EXERCISE AIM: Please restate the data below word for word, omitting all images.

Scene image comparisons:
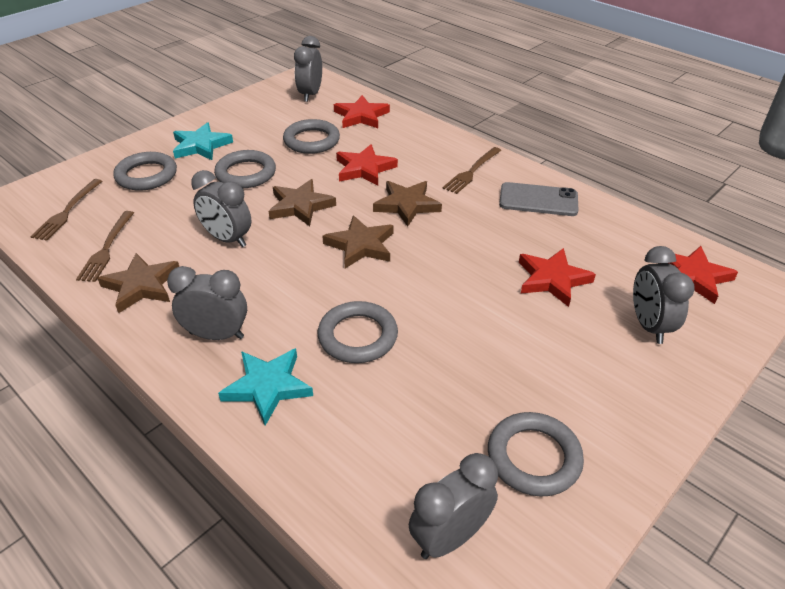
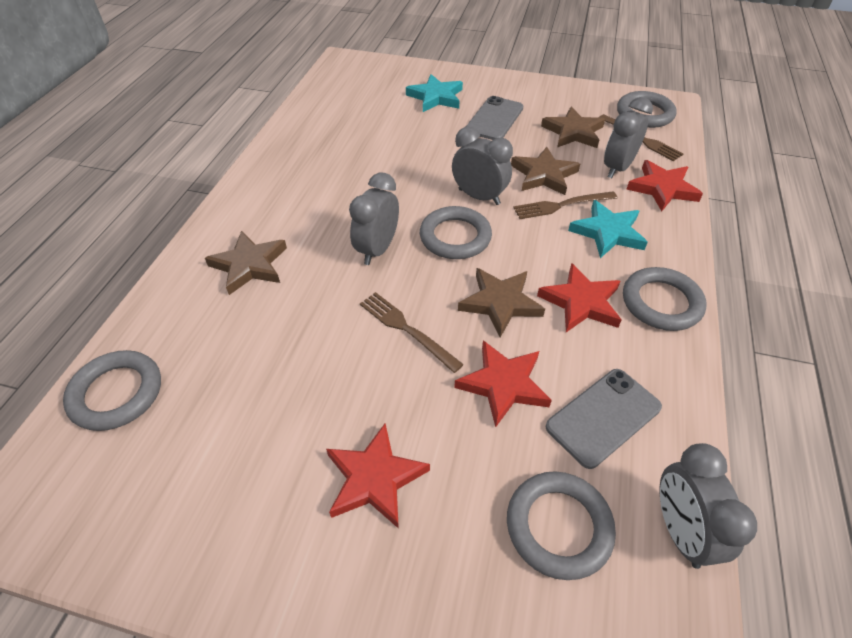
grey clock: 5 -> 4
grey phone: 1 -> 2

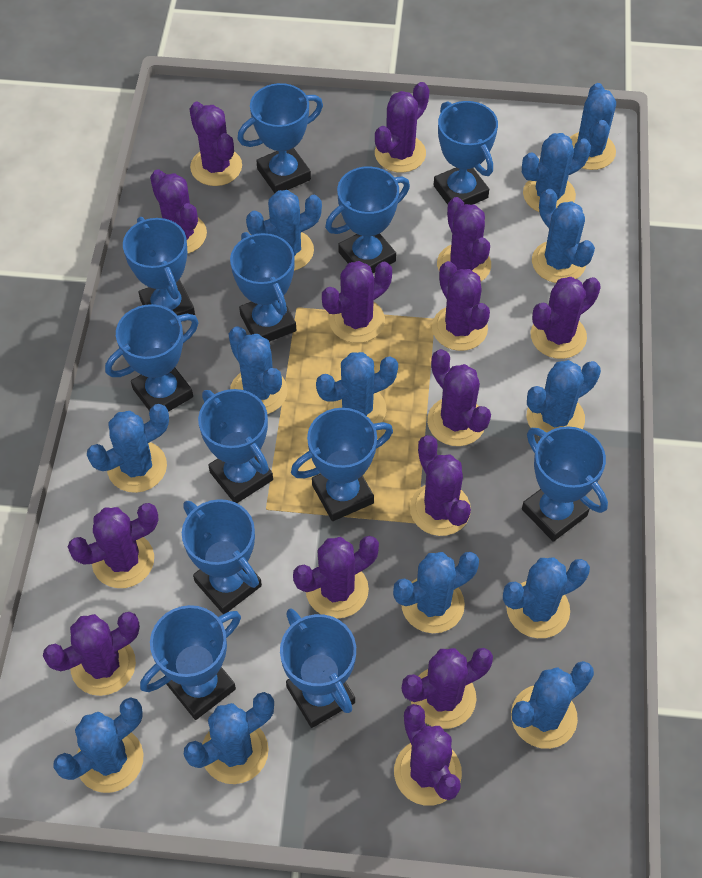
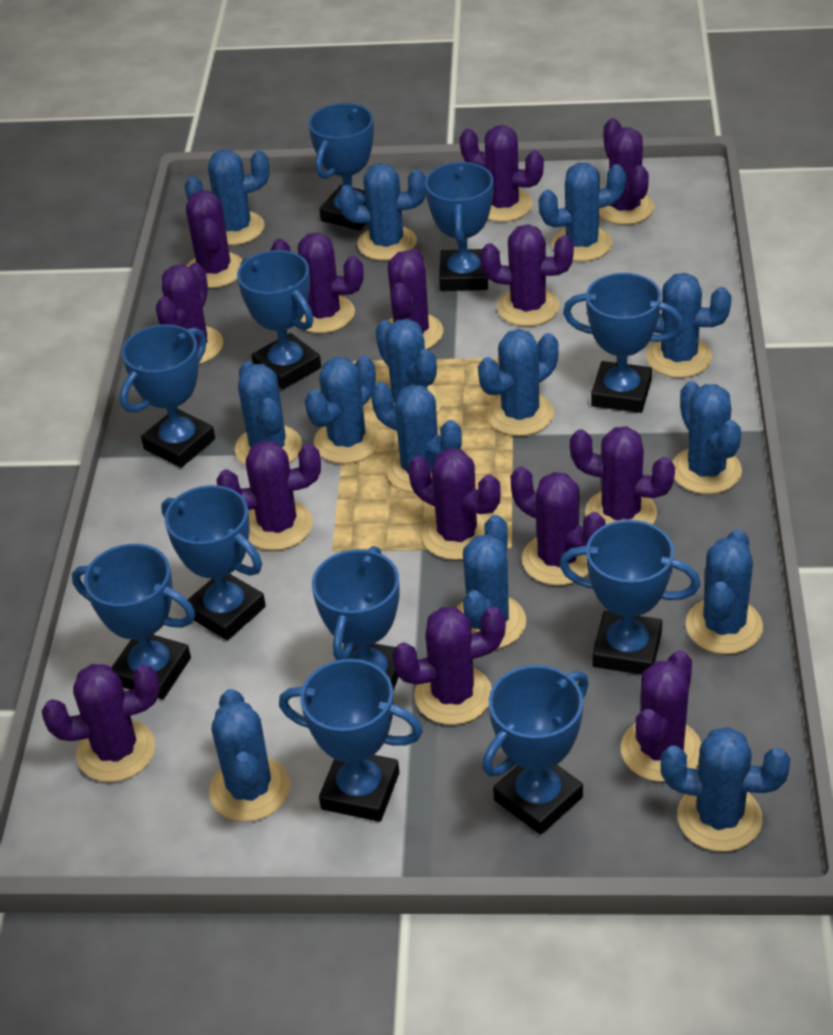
blue cactus: 13 -> 14
blue trophy: 12 -> 11

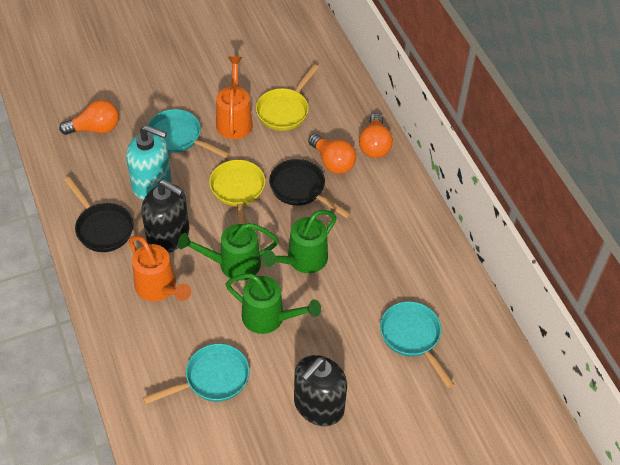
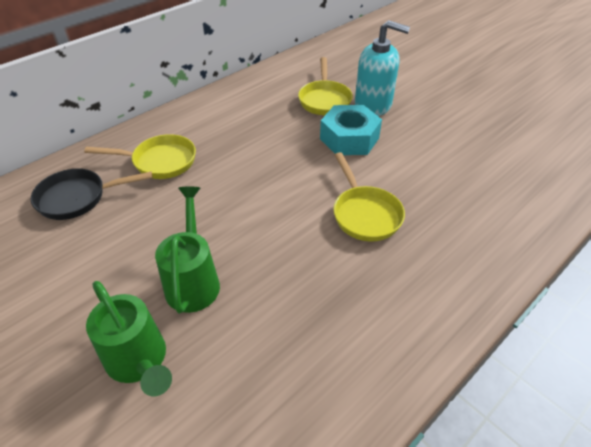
black pan: 2 -> 1
black soap dispenser: 2 -> 0
green watering can: 3 -> 2
orange light bulb: 3 -> 0
orange watering can: 2 -> 0
turquoise nut: 0 -> 1
turquoise pan: 3 -> 0
yellow pan: 2 -> 3

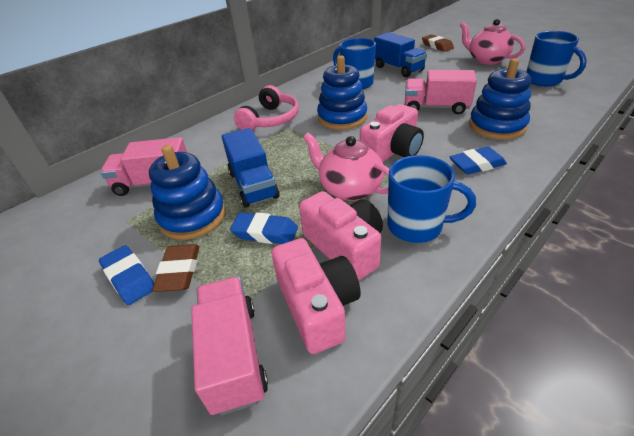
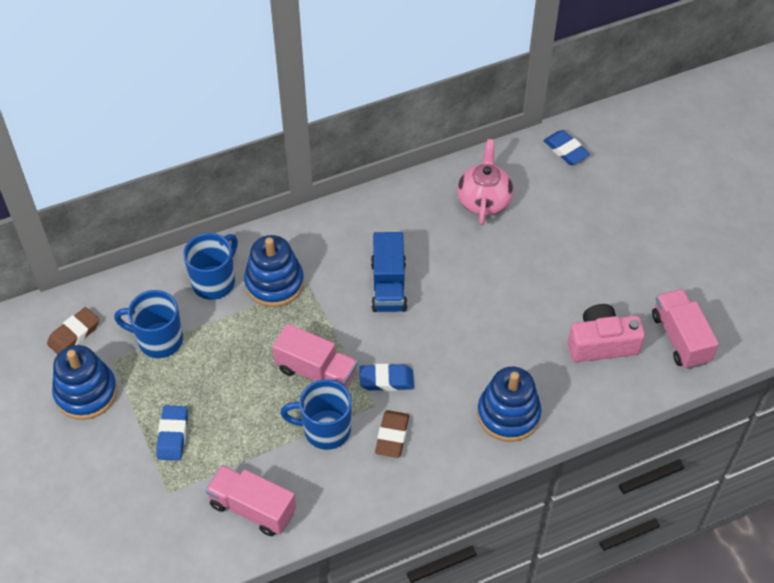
blue truck: 2 -> 1
pink camera: 3 -> 1
pink headphones: 1 -> 0
pink teapot: 2 -> 1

ANSWER BELOW:
grey clock: 5 -> 4
grey phone: 1 -> 2

blue cactus: 13 -> 14
blue trophy: 12 -> 11

black pan: 2 -> 1
black soap dispenser: 2 -> 0
green watering can: 3 -> 2
orange light bulb: 3 -> 0
orange watering can: 2 -> 0
turquoise nut: 0 -> 1
turquoise pan: 3 -> 0
yellow pan: 2 -> 3

blue truck: 2 -> 1
pink camera: 3 -> 1
pink headphones: 1 -> 0
pink teapot: 2 -> 1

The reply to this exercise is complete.